SUPPLIED MATERIAL:
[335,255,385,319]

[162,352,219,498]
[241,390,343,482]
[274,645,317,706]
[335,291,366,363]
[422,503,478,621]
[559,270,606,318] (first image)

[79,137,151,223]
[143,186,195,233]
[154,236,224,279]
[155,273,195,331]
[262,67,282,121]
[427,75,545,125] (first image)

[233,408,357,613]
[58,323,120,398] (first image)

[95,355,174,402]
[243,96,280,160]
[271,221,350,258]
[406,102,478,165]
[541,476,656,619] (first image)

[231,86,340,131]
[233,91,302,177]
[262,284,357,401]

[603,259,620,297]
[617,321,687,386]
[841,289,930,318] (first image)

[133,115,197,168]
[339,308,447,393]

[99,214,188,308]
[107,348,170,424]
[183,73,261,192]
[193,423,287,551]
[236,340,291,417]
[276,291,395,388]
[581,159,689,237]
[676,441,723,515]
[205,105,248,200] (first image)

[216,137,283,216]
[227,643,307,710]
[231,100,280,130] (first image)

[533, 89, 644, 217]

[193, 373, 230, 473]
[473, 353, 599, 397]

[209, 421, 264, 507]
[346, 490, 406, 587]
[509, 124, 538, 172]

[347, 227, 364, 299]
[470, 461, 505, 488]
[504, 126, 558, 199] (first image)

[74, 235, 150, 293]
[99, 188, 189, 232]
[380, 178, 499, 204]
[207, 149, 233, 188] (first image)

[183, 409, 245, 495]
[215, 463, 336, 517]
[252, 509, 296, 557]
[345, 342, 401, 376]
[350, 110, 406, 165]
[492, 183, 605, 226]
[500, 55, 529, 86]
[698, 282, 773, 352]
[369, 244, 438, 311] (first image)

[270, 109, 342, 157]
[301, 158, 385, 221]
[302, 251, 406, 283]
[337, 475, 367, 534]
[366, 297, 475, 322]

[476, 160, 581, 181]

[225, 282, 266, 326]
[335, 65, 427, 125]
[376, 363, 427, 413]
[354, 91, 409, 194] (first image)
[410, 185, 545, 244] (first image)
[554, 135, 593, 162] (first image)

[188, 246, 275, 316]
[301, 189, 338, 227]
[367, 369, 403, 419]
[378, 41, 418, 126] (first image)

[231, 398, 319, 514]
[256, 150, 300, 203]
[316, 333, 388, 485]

EXERCISE AIM: All lines from the line containing "[509, 124, 538, 172]" through the last line of the data are to be repeated exactly; no other line belongs in the answer.

RESPONSE TO THE EXERCISE:
[509, 124, 538, 172]

[347, 227, 364, 299]
[470, 461, 505, 488]
[504, 126, 558, 199] (first image)

[74, 235, 150, 293]
[99, 188, 189, 232]
[380, 178, 499, 204]
[207, 149, 233, 188] (first image)

[183, 409, 245, 495]
[215, 463, 336, 517]
[252, 509, 296, 557]
[345, 342, 401, 376]
[350, 110, 406, 165]
[492, 183, 605, 226]
[500, 55, 529, 86]
[698, 282, 773, 352]
[369, 244, 438, 311] (first image)

[270, 109, 342, 157]
[301, 158, 385, 221]
[302, 251, 406, 283]
[337, 475, 367, 534]
[366, 297, 475, 322]

[476, 160, 581, 181]

[225, 282, 266, 326]
[335, 65, 427, 125]
[376, 363, 427, 413]
[354, 91, 409, 194] (first image)
[410, 185, 545, 244] (first image)
[554, 135, 593, 162] (first image)

[188, 246, 275, 316]
[301, 189, 338, 227]
[367, 369, 403, 419]
[378, 41, 418, 126] (first image)

[231, 398, 319, 514]
[256, 150, 300, 203]
[316, 333, 388, 485]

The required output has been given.